╭─ DATA EXTRACT
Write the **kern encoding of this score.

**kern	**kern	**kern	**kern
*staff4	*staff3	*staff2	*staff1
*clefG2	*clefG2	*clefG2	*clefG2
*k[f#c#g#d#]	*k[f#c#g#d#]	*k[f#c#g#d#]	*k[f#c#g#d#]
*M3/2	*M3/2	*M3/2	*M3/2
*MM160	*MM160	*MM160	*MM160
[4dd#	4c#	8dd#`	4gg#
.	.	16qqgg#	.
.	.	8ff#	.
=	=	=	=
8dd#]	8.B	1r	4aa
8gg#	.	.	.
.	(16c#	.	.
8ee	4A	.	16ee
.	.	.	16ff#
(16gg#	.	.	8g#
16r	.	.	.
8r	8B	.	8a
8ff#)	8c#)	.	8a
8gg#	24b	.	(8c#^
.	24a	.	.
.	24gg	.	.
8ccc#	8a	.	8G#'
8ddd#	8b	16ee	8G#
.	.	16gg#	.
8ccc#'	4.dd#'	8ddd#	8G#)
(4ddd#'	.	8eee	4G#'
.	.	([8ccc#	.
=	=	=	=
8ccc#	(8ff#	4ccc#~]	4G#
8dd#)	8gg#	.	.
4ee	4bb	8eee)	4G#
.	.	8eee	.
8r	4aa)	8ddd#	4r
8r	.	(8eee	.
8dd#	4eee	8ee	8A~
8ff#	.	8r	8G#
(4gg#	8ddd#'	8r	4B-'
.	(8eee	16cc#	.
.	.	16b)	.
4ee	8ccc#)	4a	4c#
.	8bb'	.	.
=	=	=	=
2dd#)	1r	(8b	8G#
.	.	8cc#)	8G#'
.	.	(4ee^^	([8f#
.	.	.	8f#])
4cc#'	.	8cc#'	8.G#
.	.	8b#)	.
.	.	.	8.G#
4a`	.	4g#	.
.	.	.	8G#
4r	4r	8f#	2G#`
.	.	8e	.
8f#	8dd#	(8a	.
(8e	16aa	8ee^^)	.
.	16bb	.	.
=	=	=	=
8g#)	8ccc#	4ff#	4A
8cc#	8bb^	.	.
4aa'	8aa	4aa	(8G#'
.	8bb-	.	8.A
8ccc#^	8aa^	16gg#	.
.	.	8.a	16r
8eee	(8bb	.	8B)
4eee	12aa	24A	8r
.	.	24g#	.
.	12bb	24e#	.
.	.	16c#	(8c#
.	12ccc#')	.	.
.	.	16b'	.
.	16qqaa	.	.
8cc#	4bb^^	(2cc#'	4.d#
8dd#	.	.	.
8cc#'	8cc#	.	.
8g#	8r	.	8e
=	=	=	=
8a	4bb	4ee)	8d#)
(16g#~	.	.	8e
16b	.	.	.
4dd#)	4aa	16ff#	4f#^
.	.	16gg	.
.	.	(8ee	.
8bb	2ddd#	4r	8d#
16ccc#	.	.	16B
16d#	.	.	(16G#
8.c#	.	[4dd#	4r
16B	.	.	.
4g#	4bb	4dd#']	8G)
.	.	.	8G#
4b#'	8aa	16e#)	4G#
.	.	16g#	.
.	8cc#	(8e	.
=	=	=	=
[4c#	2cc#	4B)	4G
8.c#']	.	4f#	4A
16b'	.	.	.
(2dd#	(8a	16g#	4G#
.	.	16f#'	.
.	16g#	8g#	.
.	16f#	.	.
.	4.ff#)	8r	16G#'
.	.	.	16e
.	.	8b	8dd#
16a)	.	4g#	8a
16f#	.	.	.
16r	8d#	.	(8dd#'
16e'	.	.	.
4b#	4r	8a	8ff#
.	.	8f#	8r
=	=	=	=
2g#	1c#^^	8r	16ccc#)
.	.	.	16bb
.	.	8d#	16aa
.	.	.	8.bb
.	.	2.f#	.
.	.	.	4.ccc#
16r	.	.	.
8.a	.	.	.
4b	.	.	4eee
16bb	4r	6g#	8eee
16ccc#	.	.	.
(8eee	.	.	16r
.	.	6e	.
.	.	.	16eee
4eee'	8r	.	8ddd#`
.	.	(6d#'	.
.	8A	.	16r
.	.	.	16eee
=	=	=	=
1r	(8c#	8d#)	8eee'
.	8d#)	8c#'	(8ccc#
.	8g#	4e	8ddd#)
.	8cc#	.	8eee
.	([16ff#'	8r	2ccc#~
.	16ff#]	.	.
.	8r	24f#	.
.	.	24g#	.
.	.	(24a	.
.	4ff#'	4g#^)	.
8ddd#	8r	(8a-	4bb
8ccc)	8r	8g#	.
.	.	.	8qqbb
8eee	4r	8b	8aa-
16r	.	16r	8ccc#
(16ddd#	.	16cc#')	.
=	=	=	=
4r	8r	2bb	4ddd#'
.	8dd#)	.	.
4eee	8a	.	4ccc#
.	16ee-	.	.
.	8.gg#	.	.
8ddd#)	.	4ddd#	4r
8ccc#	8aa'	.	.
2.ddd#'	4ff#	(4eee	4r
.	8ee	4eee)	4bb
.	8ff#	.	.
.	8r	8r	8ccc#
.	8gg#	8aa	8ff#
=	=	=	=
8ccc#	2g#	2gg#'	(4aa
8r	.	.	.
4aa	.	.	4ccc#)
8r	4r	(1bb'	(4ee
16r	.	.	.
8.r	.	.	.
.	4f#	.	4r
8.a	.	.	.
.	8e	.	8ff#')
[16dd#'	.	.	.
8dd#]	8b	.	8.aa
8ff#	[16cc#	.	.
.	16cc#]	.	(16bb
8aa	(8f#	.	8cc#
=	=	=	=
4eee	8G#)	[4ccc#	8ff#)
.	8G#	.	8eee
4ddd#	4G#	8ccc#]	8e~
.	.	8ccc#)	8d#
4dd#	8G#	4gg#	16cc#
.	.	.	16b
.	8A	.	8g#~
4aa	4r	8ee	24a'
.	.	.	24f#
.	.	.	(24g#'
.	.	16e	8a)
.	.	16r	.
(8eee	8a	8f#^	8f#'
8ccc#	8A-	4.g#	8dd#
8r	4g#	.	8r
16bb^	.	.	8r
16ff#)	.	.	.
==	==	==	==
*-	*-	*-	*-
╰─
REQUIRED TASK
Count how many lines above contain the string "kern", treating uppercase and lowercase as different. Reply with the number alone.

SOLUTION FOR THIS TASK
2